▸ **REQUIRED ACTION**: Below are records to be transcribed exactly; any pictures should be left out.

** RECORDS SUPPLIED follows **

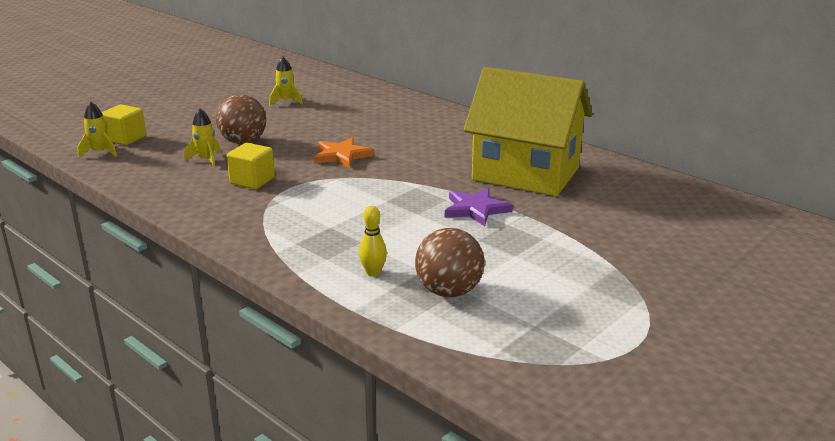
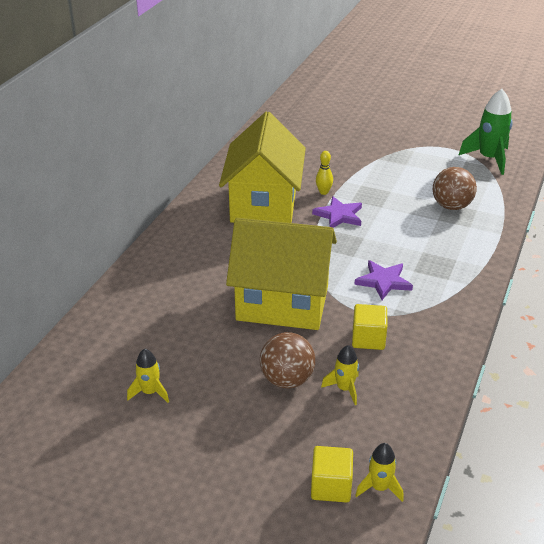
camera: 110 degrees left, 10 degrees up
(328, 206) = (383, 281): none -> purple star
(342, 155) = (282, 303): orange star -> yellow house
(373, 272) = (455, 237): yellow bowling pin -> yellow bowling pin (323, 192)
(581, 377) = (489, 159): none -> green rocket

** End of RECORDS SUPPLIED **

▸ **TASK SOLUTION**:
camera: 110 degrees left, 10 degrees up
(328, 206) = (383, 281): none -> purple star
(342, 155) = (282, 303): orange star -> yellow house
(373, 272) = (455, 237): yellow bowling pin -> yellow bowling pin (323, 192)
(581, 377) = (489, 159): none -> green rocket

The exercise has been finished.